START LISTED RECORDS
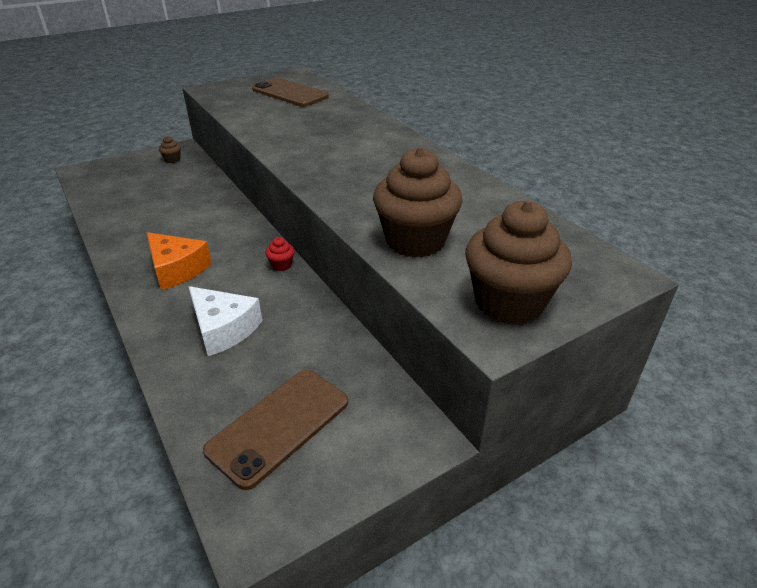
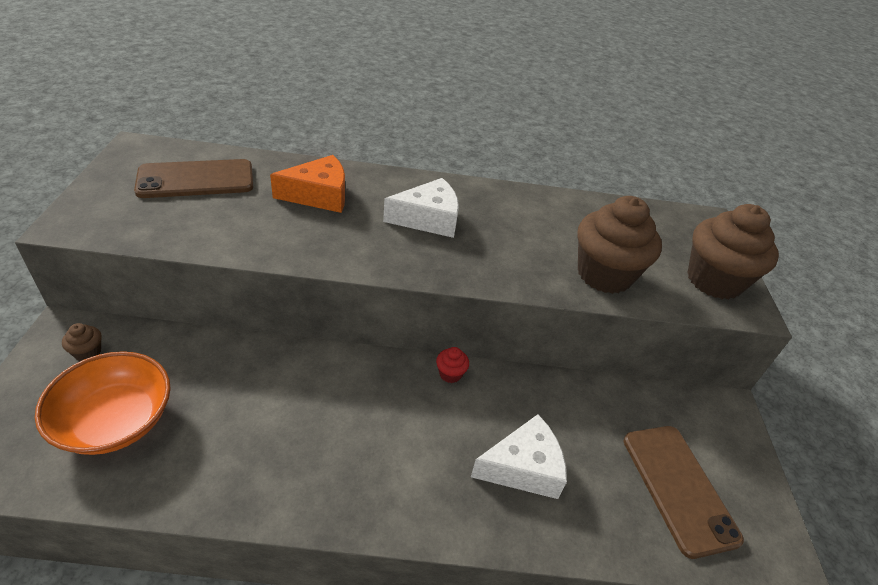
camera: 60 degrees left, 5 degrees up
(136, 186) = (115, 420): none -> orange bowl
(177, 269) = (380, 461): orange cheese -> orange cheese (319, 195)
(366, 157) = (428, 219): none -> white cheese

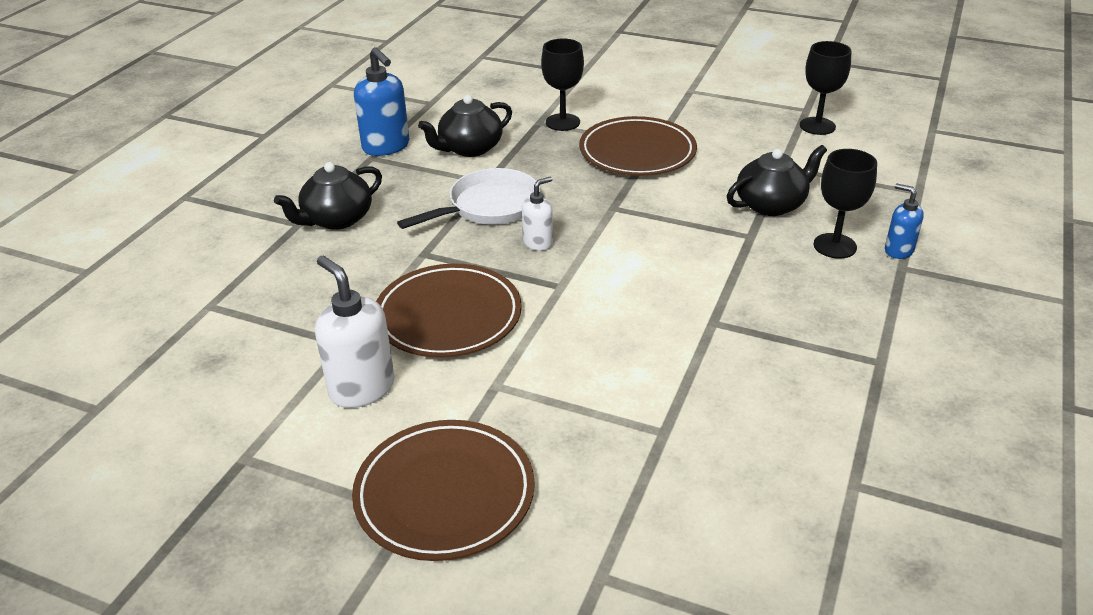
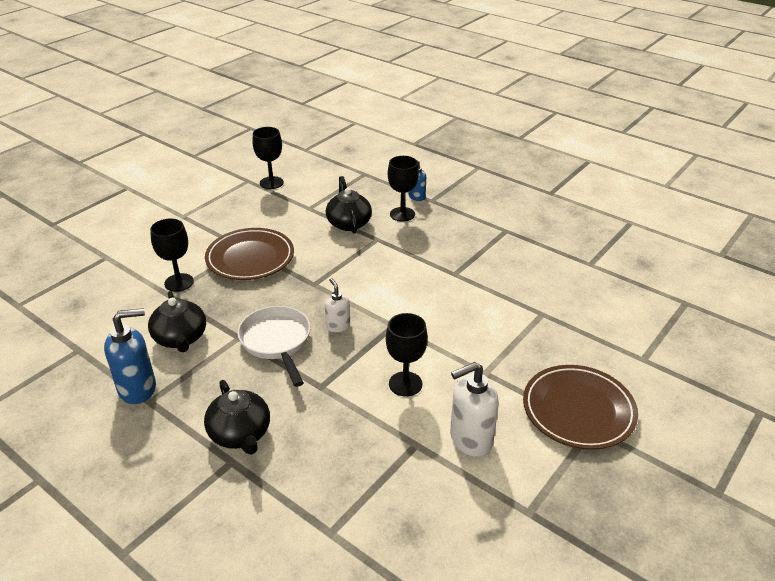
camera: 75 degrees left, 0 degrees up
(448, 316) = (405, 384): brown plate -> black goblet

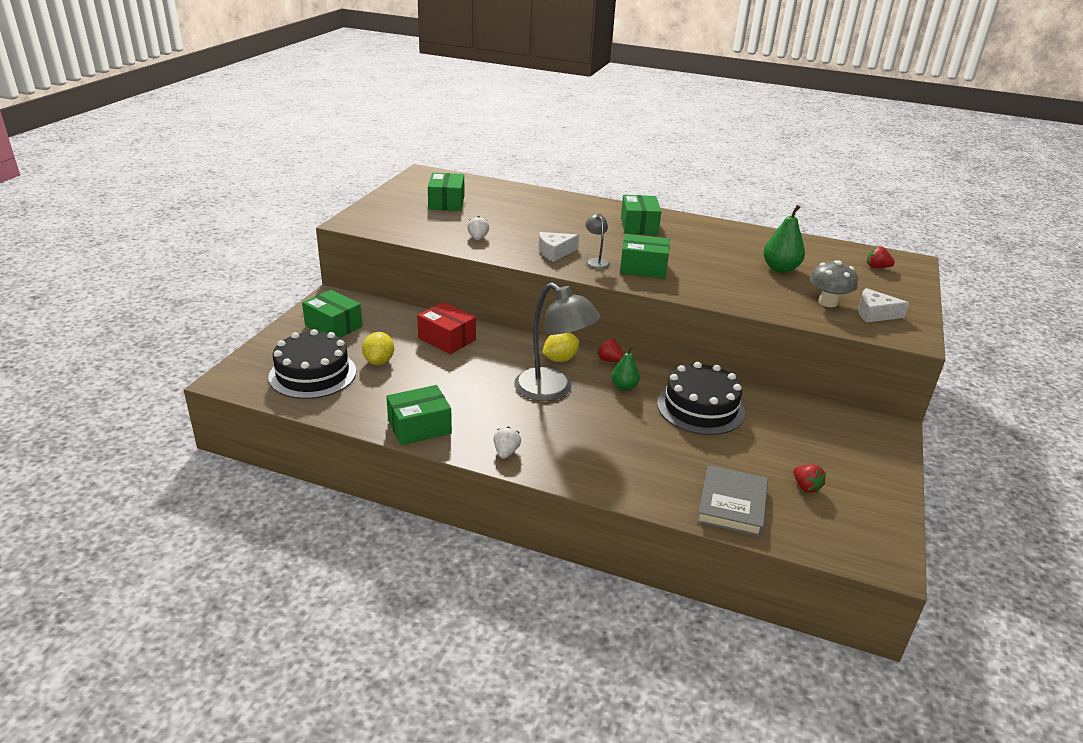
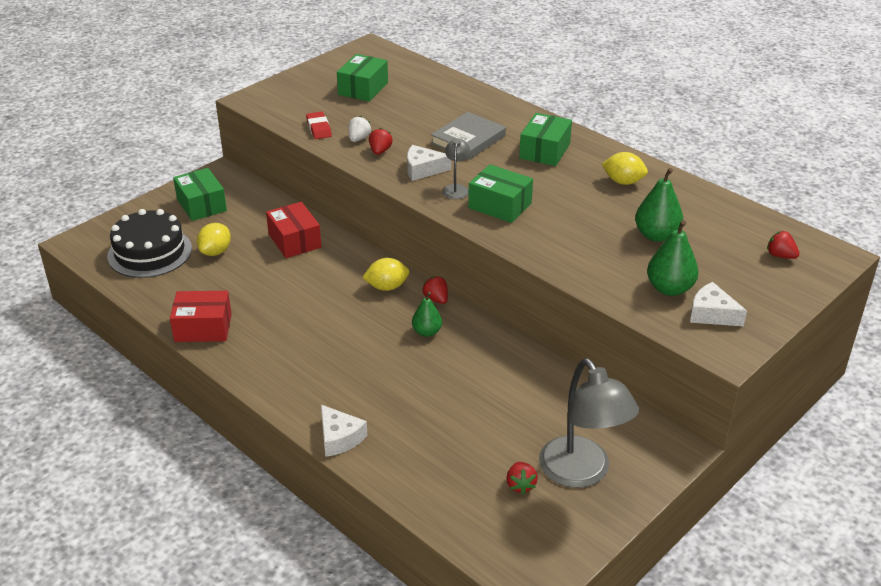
camera: 25 degrees right, 5 degrees up
(419, 427) = (203, 328): green box -> red box
(435, 235) = (319, 128): none -> red eraser
(505, 244) = (380, 151): none -> red strawberry
(506, 452) = (260, 372): white strawberry -> none
(552, 390) = (352, 319): grey lamp -> grey lamp (582, 473)
(625, 489) = (339, 438): none -> white cheese
(700, 408) = (486, 373): black cake -> none
(718, 237) = (623, 182): none -> yellow lemon
(732, 504) = (429, 481): grey book -> grey book (468, 140)
(828, 302) = (669, 288): grey mushroom -> green pear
END LISTED RECORDS
PROBLEM TO WORK ON — Go through the listing, find each line with the word "strawberry", and copy it.

EXERCISE OUTPUT —
(505, 244) = (380, 151): none -> red strawberry
(506, 452) = (260, 372): white strawberry -> none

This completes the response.